THE PROBLEM :: From the entries below, reproduce exactly the line containing "C1: 15nF (+15V, GND) -> 1nF (+15V, GND)", the line containing "C9: 4.7nF (DGND, ZOB) -> 4.7nF (U3/OUT, ZOB)", and every line in between, with nothing added.

Change detection data
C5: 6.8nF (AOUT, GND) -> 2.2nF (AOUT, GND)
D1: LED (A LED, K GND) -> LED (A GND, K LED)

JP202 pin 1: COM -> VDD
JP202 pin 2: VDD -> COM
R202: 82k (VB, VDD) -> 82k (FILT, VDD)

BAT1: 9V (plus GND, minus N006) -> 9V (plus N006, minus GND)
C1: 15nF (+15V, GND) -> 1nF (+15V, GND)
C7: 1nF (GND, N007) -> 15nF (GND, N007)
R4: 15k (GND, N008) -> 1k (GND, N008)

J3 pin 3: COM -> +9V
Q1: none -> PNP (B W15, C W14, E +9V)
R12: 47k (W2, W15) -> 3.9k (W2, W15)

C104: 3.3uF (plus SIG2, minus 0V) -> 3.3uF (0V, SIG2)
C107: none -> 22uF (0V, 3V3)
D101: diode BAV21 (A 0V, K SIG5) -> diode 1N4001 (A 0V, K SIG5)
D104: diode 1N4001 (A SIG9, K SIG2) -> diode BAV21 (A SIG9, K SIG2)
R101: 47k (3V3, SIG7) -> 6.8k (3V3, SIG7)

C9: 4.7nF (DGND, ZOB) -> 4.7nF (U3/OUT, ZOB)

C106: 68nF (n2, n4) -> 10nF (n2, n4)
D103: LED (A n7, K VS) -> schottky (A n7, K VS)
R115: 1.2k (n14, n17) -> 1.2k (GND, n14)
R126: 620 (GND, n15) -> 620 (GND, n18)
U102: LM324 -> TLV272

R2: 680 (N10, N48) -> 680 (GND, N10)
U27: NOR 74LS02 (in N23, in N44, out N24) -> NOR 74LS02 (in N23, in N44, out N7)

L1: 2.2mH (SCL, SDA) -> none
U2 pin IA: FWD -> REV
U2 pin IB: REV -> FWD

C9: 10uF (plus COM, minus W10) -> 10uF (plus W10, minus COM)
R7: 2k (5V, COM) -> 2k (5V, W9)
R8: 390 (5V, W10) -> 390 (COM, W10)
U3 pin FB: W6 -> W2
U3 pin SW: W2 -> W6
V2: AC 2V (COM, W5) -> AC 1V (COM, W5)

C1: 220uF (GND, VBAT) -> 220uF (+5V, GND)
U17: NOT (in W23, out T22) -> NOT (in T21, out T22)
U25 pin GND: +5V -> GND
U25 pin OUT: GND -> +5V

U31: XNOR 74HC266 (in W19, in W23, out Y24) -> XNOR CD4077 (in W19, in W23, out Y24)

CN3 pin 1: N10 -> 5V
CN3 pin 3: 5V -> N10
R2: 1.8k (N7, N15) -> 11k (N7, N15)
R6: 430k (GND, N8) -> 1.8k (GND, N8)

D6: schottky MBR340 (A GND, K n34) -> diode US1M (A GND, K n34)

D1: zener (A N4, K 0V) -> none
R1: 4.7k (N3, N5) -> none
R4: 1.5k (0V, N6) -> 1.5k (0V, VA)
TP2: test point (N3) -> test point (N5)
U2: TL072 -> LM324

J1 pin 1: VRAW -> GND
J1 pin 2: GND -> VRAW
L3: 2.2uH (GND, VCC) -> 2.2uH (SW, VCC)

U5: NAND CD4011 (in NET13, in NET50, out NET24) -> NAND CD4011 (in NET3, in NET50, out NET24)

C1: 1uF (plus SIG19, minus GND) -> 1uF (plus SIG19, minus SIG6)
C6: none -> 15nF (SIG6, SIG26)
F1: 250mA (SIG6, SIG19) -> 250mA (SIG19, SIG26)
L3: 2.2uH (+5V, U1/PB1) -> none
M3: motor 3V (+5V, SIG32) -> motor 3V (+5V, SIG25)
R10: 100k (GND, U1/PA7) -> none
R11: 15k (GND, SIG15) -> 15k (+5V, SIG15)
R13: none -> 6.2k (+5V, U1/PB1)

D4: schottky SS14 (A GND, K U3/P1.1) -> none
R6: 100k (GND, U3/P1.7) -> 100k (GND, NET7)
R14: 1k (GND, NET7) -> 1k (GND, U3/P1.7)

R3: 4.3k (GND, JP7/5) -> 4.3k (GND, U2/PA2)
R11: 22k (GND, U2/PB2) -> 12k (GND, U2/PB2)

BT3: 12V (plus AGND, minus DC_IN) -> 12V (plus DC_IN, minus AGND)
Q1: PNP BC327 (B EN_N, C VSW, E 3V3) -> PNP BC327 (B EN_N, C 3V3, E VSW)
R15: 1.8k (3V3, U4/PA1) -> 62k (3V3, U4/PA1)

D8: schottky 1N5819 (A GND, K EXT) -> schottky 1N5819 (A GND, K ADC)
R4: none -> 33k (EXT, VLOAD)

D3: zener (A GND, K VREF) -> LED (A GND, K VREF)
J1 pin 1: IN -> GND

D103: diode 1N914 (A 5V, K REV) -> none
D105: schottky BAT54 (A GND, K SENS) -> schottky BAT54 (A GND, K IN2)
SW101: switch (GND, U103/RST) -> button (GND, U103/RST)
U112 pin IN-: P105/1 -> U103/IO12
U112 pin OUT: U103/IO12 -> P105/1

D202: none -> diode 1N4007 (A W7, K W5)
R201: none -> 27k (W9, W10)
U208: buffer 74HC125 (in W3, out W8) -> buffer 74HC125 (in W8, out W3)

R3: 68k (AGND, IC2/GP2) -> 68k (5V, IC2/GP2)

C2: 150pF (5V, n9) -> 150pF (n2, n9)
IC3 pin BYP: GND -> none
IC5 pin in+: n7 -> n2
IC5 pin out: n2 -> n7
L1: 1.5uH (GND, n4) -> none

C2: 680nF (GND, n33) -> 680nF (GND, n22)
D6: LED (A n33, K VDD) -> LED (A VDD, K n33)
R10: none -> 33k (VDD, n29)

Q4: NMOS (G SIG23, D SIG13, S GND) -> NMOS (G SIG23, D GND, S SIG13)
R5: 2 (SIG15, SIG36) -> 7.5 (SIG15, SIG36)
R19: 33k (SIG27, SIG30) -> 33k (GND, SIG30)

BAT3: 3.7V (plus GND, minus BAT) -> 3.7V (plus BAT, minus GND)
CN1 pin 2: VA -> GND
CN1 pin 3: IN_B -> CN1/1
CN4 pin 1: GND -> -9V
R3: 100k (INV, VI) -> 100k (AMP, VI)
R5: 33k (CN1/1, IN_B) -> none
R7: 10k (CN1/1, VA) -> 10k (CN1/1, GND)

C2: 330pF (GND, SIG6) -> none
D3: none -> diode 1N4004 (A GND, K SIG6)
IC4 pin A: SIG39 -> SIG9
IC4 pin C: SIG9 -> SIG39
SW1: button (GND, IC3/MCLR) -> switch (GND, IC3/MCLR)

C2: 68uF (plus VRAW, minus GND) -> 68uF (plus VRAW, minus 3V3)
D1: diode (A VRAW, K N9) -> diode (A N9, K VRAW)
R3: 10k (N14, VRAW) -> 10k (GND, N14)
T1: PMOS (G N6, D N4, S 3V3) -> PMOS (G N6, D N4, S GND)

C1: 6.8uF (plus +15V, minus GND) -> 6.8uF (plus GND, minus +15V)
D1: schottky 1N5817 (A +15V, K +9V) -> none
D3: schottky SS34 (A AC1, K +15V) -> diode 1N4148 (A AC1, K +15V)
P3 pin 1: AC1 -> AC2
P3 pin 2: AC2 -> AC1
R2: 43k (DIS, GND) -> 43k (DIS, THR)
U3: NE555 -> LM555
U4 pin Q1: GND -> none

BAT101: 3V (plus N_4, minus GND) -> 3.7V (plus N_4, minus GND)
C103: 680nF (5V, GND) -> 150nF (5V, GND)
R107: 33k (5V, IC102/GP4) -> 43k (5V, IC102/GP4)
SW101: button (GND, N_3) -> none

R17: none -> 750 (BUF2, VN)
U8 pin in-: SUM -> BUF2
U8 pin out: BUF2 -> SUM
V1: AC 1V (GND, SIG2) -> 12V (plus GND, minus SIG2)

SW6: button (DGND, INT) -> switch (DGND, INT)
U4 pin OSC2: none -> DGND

YOUR SOLUTION ::
C1: 15nF (+15V, GND) -> 1nF (+15V, GND)
C7: 1nF (GND, N007) -> 15nF (GND, N007)
R4: 15k (GND, N008) -> 1k (GND, N008)

J3 pin 3: COM -> +9V
Q1: none -> PNP (B W15, C W14, E +9V)
R12: 47k (W2, W15) -> 3.9k (W2, W15)

C104: 3.3uF (plus SIG2, minus 0V) -> 3.3uF (0V, SIG2)
C107: none -> 22uF (0V, 3V3)
D101: diode BAV21 (A 0V, K SIG5) -> diode 1N4001 (A 0V, K SIG5)
D104: diode 1N4001 (A SIG9, K SIG2) -> diode BAV21 (A SIG9, K SIG2)
R101: 47k (3V3, SIG7) -> 6.8k (3V3, SIG7)

C9: 4.7nF (DGND, ZOB) -> 4.7nF (U3/OUT, ZOB)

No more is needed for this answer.